• Your assignment
Restate word for word the lines of the material below, from the line with "root vegetable (snow-white) [612,364,691,408]" to the line with "glazed donut (red) [631,83,662,105]", both lines included, and no others.
########
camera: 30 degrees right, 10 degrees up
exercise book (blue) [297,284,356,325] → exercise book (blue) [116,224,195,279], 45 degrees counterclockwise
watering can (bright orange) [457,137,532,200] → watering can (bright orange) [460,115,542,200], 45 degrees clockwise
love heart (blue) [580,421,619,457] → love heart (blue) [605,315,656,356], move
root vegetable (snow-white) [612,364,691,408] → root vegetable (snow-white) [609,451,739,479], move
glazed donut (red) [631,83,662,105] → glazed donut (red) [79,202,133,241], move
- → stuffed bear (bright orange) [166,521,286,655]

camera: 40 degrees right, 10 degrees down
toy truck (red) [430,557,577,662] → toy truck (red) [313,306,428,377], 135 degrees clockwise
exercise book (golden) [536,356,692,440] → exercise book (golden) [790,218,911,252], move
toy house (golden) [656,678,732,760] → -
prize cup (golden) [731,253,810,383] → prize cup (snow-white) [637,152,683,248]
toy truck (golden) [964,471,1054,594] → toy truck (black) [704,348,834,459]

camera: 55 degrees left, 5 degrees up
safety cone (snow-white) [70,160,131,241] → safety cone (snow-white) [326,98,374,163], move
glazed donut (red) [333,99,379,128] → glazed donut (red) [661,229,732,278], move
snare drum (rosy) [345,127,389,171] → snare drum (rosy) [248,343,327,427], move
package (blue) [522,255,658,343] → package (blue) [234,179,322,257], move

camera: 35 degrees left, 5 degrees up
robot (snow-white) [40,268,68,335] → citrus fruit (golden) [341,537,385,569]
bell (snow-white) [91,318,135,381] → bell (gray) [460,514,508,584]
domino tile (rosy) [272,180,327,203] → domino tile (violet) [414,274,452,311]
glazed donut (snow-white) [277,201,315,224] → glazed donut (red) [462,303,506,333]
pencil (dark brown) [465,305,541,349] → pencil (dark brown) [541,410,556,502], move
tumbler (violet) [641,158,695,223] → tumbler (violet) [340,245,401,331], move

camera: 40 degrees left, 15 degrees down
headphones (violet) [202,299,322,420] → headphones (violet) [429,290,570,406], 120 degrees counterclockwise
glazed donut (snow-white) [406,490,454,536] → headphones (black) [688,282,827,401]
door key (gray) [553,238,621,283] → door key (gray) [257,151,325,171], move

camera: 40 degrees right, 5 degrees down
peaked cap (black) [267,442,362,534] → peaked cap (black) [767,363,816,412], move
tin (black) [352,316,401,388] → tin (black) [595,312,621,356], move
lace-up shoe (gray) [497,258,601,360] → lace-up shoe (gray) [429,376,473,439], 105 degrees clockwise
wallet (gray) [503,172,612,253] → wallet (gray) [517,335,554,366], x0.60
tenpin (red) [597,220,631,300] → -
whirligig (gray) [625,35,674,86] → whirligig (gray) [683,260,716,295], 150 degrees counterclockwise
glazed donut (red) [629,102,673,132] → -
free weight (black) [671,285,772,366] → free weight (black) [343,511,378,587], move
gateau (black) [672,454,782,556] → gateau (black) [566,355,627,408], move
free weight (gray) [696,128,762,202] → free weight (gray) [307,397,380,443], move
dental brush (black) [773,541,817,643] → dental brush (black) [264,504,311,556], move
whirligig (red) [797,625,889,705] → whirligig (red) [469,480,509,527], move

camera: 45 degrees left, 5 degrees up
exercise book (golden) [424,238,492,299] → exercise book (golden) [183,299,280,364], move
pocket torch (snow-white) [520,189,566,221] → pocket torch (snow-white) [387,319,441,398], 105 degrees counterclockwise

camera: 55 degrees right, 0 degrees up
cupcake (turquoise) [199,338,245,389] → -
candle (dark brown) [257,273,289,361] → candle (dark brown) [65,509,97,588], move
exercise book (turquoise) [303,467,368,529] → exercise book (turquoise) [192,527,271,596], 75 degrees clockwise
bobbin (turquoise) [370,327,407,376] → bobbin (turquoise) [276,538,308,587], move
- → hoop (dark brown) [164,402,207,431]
########
• Response to this task
root vegetable (snow-white) [612,364,691,408] → root vegetable (snow-white) [609,451,739,479], move
glazed donut (red) [631,83,662,105] → glazed donut (red) [79,202,133,241], move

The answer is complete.